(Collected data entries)
━━━━━━━━━━━━━━━━━━━━━━━━━━━━━━

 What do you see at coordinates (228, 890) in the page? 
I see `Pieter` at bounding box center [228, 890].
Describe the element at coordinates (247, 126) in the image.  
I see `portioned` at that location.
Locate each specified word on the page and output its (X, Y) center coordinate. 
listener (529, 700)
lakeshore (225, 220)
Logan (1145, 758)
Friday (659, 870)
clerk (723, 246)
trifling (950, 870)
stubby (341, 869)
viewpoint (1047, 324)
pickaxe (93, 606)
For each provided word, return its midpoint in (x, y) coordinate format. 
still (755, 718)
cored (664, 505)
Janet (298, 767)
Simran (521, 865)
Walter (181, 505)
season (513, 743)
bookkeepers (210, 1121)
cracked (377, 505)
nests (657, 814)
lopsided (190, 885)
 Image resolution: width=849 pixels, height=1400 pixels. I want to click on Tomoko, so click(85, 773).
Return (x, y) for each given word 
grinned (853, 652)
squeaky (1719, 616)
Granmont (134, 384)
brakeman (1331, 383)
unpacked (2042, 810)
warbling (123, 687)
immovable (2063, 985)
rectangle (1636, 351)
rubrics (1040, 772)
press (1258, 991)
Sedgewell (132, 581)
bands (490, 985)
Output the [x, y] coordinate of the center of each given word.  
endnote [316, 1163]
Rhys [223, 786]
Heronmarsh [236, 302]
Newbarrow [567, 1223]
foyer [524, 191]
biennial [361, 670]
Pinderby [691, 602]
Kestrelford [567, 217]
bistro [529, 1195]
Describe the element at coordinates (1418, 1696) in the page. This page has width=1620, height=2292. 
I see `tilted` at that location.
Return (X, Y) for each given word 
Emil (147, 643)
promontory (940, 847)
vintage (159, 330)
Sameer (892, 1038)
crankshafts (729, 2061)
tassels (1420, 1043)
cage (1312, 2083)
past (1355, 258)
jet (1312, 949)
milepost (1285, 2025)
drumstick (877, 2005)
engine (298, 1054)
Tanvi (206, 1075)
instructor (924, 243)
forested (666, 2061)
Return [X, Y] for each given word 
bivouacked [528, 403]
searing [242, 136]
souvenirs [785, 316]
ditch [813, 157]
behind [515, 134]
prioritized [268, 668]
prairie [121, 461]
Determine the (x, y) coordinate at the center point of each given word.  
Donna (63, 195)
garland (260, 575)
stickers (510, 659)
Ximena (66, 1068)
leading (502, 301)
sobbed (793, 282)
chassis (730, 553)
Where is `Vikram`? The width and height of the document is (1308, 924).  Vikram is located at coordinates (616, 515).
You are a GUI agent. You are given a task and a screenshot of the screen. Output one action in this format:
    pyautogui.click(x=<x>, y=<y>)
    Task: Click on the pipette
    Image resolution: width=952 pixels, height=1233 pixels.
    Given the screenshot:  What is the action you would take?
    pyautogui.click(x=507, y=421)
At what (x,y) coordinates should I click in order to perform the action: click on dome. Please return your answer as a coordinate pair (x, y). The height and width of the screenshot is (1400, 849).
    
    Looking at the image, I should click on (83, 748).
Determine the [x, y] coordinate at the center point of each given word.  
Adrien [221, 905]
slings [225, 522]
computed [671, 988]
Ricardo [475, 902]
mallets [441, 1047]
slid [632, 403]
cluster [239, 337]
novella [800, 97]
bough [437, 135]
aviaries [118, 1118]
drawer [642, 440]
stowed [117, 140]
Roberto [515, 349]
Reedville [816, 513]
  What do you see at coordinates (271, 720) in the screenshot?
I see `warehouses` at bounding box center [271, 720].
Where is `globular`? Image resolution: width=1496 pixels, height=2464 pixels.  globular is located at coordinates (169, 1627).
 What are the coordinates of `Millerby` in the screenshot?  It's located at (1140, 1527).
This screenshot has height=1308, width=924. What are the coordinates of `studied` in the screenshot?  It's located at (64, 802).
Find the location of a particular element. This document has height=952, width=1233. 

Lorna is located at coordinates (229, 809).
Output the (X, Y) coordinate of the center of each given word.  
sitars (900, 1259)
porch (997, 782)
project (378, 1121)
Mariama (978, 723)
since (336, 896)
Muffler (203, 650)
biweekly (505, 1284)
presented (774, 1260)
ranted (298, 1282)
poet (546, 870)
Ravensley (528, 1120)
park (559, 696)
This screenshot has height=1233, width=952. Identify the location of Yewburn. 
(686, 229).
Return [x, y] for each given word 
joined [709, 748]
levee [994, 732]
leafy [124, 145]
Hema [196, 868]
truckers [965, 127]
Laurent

━━━━━━━━━━━━━━━━━━━━━━━━━━━━━━

▶ _The request_
Rewrite the lines of the listing between the line holding "cage (1312, 2083)" and the line holding "sobbed (793, 282)", inclusive, keeping the request lines unchanged. Shift every answer coordinate by adding 10 to each x and y value.

▶ _Solution to the exercise_
cage (1322, 2093)
past (1365, 268)
jet (1322, 959)
milepost (1295, 2035)
drumstick (887, 2015)
engine (308, 1064)
Tanvi (216, 1085)
instructor (934, 253)
forested (676, 2071)
Return [X, Y] for each given word 
bivouacked [538, 413]
searing [252, 146]
souvenirs [795, 326]
ditch [823, 167]
behind [525, 144]
prioritized [278, 678]
prairie [131, 471]
Determine the (x, y) coordinate at the center point of each given word.  
Donna (73, 205)
garland (270, 585)
stickers (520, 669)
Ximena (76, 1078)
leading (512, 311)
sobbed (803, 292)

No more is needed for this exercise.